[Start of section]

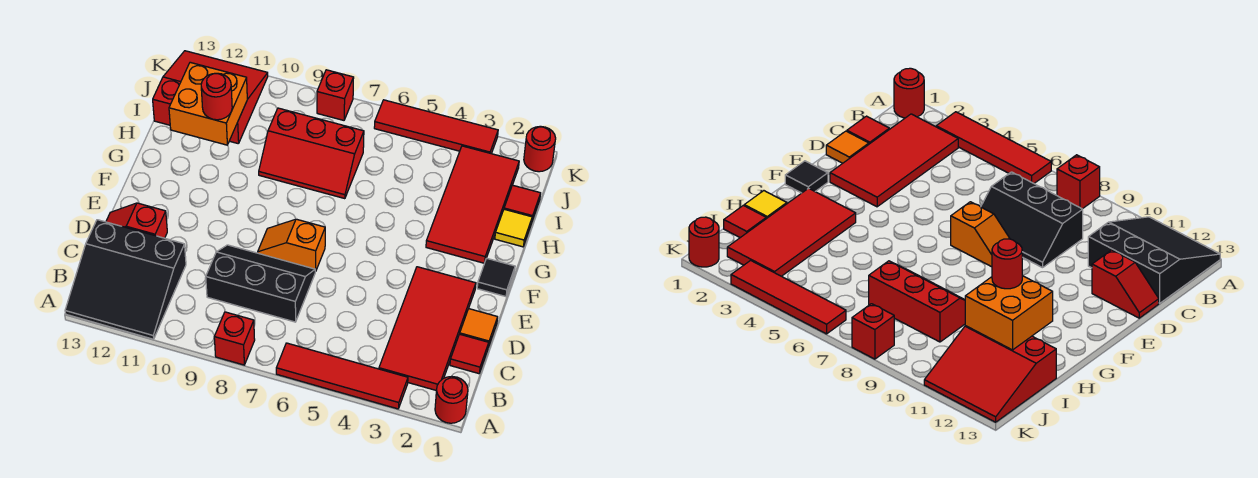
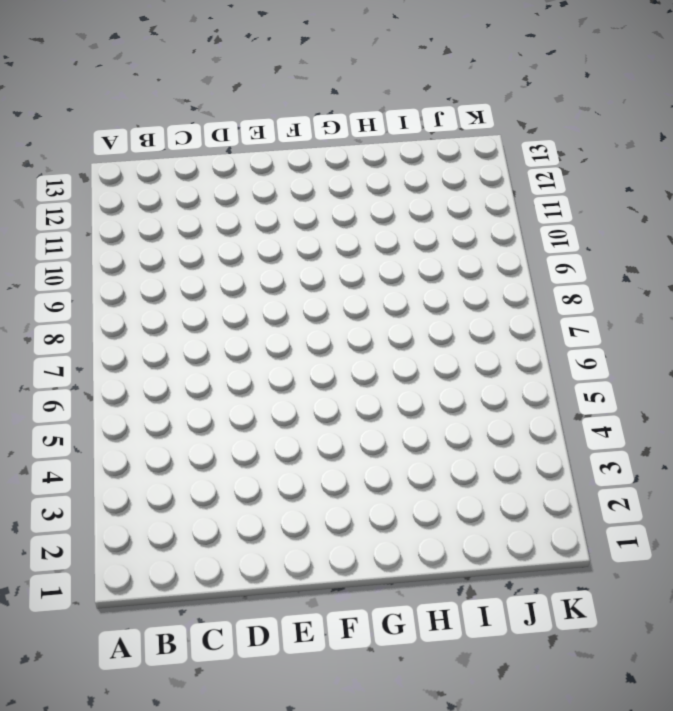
none -> red round brick A1 level 1
none -> red tile A3:A6 level 1
none -> red brick A8 level 1

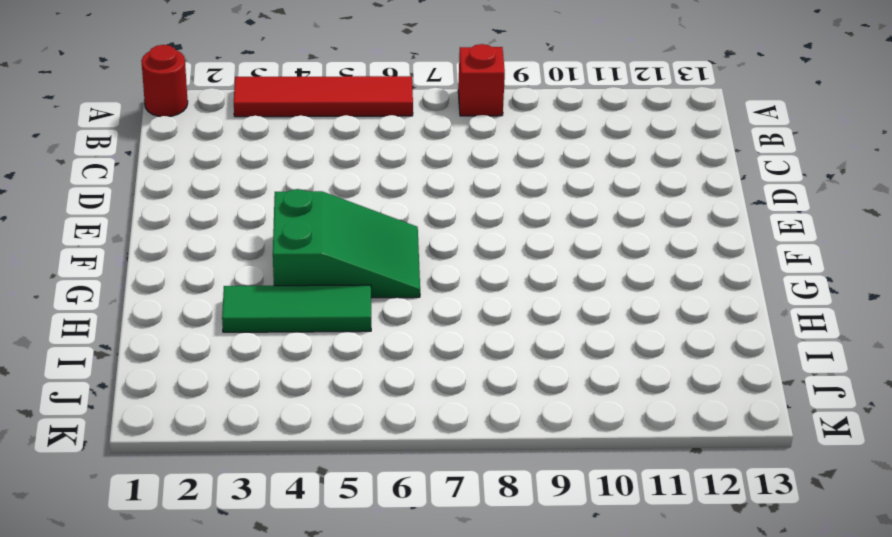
green slope F4:G6 level 1 top 4 -> none
green tile H3:H5 level 1 -> red tile G2:J3 level 1
none -> black slope A11:C13 level 1 top C
none -> red tile B2:E3 level 1
none -> red tile C1 level 1

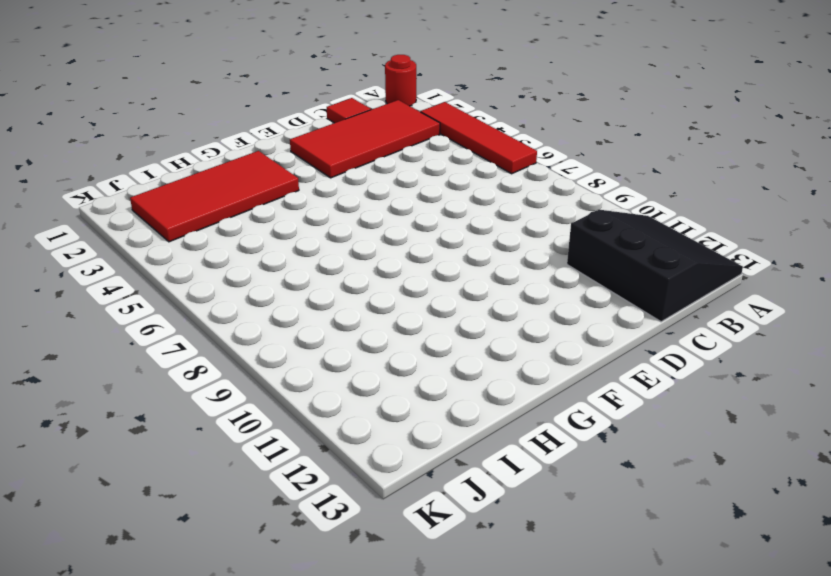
none -> red brick A8 level 1
none -> black slope C7:D9 level 1 top C
none -> orange tile D1 level 1

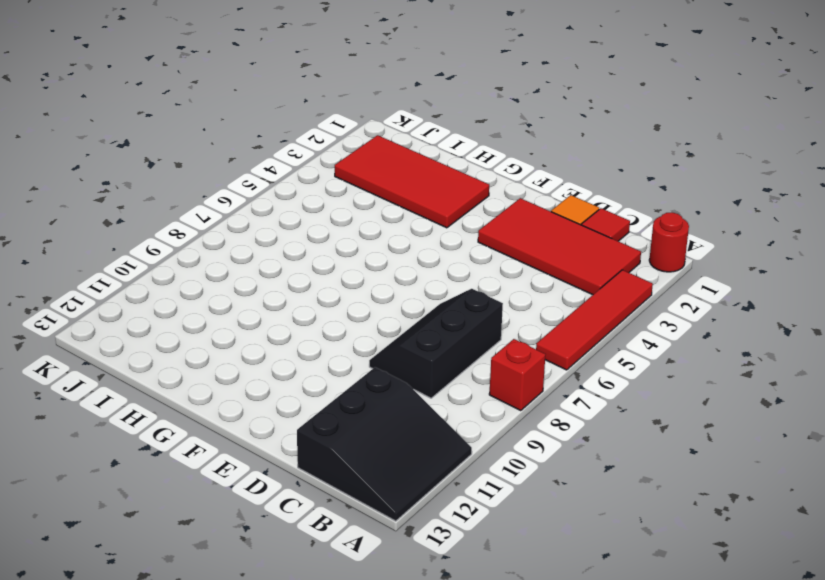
none -> red slope D12:D13 level 1 top 12
none -> orange slope E7:E8 level 1 top 7
none -> black tile F1 level 1

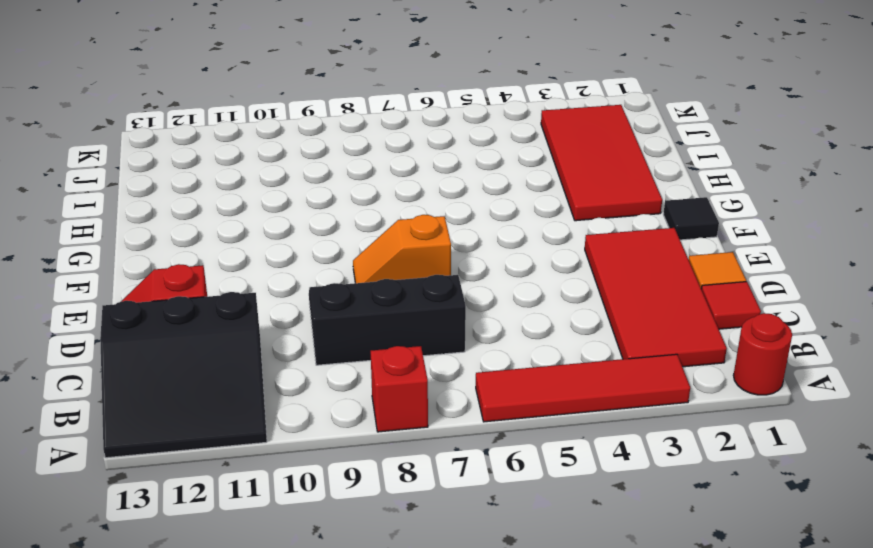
none -> yellow tile H1 level 1
none -> red slope H7:I9 level 1 top I
none -> red tile I1 level 1

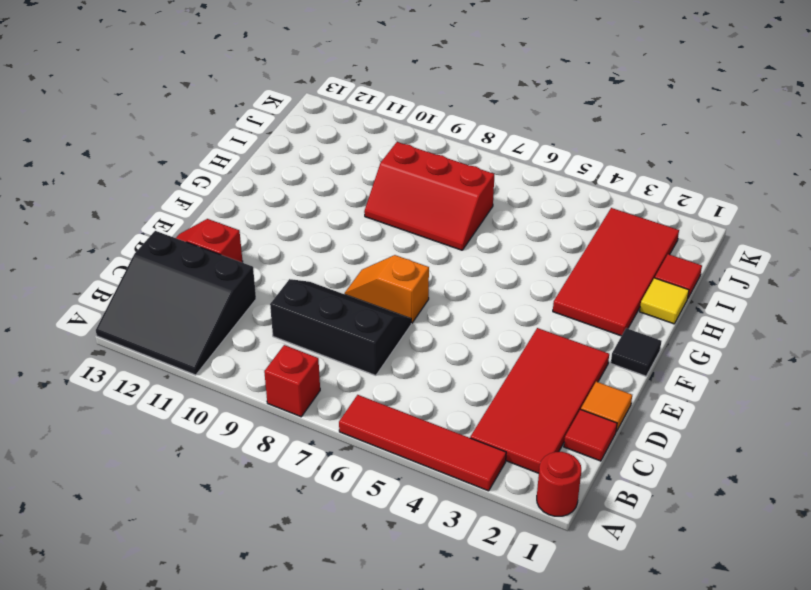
none -> red slope I11:K13 level 1 top I
none -> red round brick K1 level 1
none -> red tile K3:K6 level 1

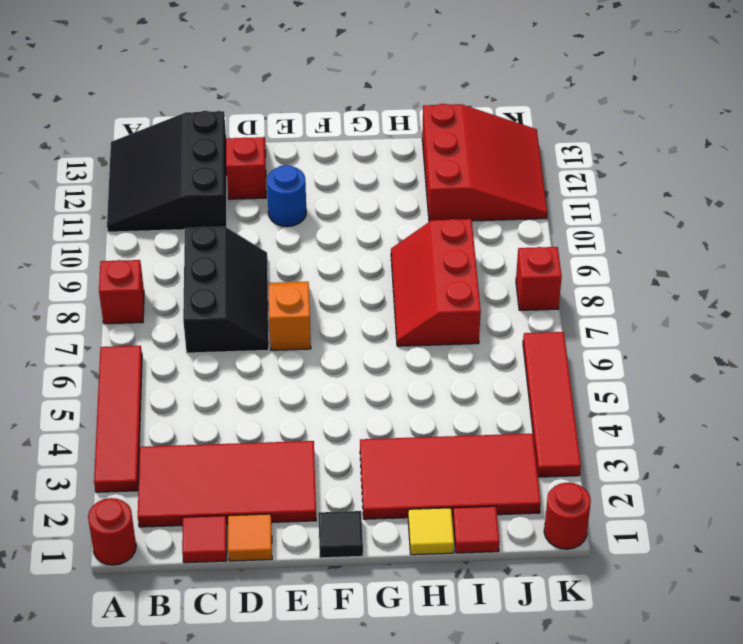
blue round brick E11 level 1 -> none
none -> orange brick H11:I12 level 2
none -> red round brick H11 level 3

[End of section]

Copy each entry exactly as written. Images should not appear in the copy.

none -> red round brick A1 level 1
none -> red tile A3:A6 level 1
none -> red brick A8 level 1

green slope F4:G6 level 1 top 4 -> none
green tile H3:H5 level 1 -> red tile G2:J3 level 1
none -> black slope A11:C13 level 1 top C
none -> red tile B2:E3 level 1
none -> red tile C1 level 1

none -> red brick A8 level 1
none -> black slope C7:D9 level 1 top C
none -> orange tile D1 level 1

none -> red slope D12:D13 level 1 top 12
none -> orange slope E7:E8 level 1 top 7
none -> black tile F1 level 1

none -> yellow tile H1 level 1
none -> red slope H7:I9 level 1 top I
none -> red tile I1 level 1

none -> red slope I11:K13 level 1 top I
none -> red round brick K1 level 1
none -> red tile K3:K6 level 1

blue round brick E11 level 1 -> none
none -> orange brick H11:I12 level 2
none -> red round brick H11 level 3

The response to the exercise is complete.